Assignment —
The result should be every line of the listing that contains "orange".

--

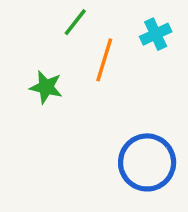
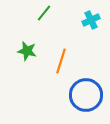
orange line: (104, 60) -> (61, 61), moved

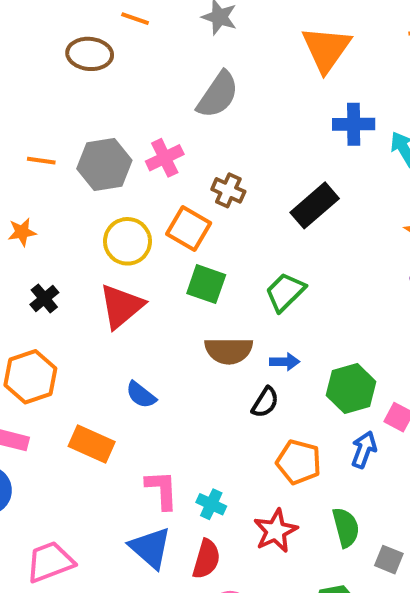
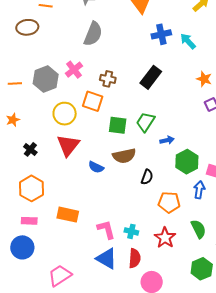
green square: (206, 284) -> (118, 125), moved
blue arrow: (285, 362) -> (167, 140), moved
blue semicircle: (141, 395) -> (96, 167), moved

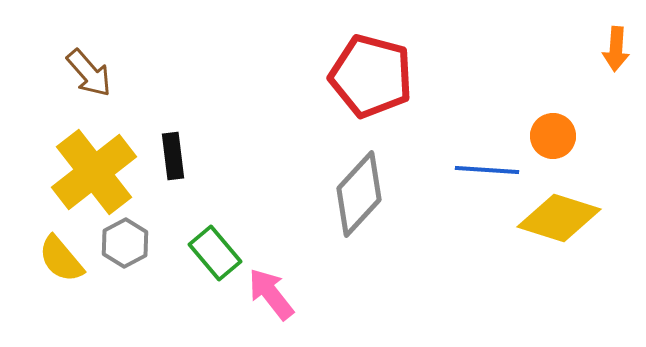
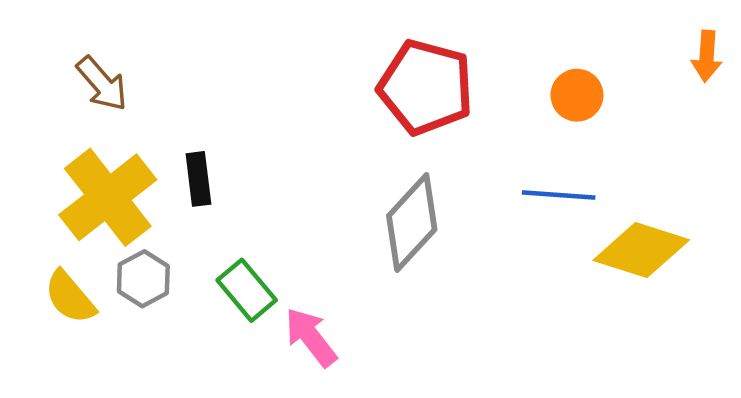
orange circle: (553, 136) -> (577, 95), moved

--

Output —
orange line: (104, 60) -> (61, 61), moved
orange circle: (553, 136) -> (577, 95), moved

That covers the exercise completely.